▶ **BRIEF**: Repeat nothing but the lines below running from the one containing "C7: 1.5uF (plus" to the one containing "C2: 100nF (GND, MOSI) -> 100nF (+12V, GND)". Keep both end lines.

▶ **DATASET RECORDS**:
*** Block opens ***

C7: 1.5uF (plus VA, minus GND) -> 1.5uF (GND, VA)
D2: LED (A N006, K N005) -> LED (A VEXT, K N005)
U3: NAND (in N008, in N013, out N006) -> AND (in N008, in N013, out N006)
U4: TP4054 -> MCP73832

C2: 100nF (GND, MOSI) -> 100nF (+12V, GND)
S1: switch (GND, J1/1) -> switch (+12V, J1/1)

*** Block closes ***
*** Block opens ***

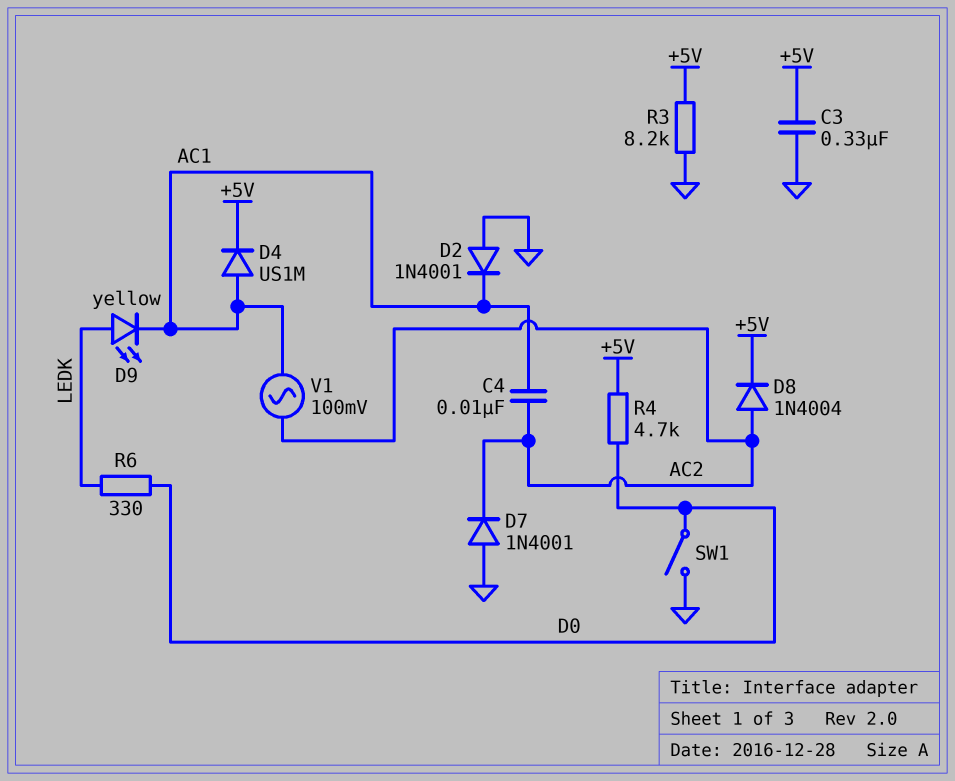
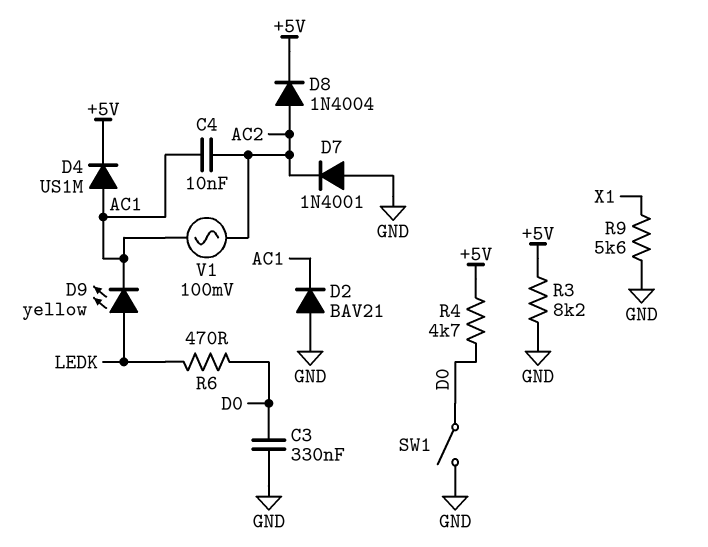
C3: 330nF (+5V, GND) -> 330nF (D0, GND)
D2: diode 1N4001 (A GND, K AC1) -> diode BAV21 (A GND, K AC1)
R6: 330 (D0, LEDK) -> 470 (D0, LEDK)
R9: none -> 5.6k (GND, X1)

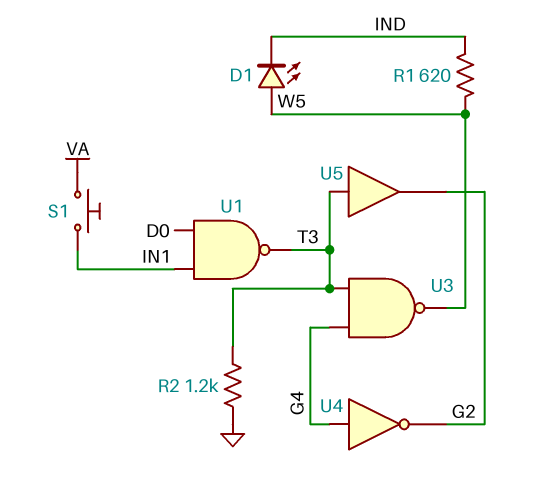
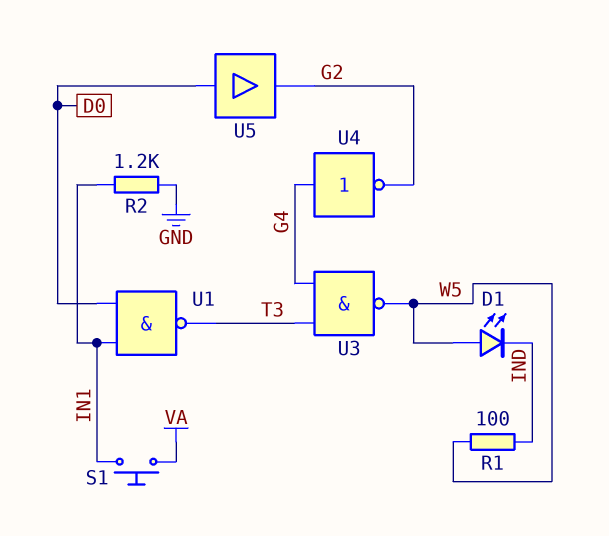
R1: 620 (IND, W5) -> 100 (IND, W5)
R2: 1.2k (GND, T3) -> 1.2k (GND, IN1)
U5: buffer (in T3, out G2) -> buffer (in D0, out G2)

*** Block closes ***
*** Block opens ***

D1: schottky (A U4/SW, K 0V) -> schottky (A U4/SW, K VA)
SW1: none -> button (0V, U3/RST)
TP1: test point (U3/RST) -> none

*** Block closes ***

▶ **FINISHED TASK**:
C7: 1.5uF (plus VA, minus GND) -> 1.5uF (GND, VA)
D2: LED (A N006, K N005) -> LED (A VEXT, K N005)
U3: NAND (in N008, in N013, out N006) -> AND (in N008, in N013, out N006)
U4: TP4054 -> MCP73832

C2: 100nF (GND, MOSI) -> 100nF (+12V, GND)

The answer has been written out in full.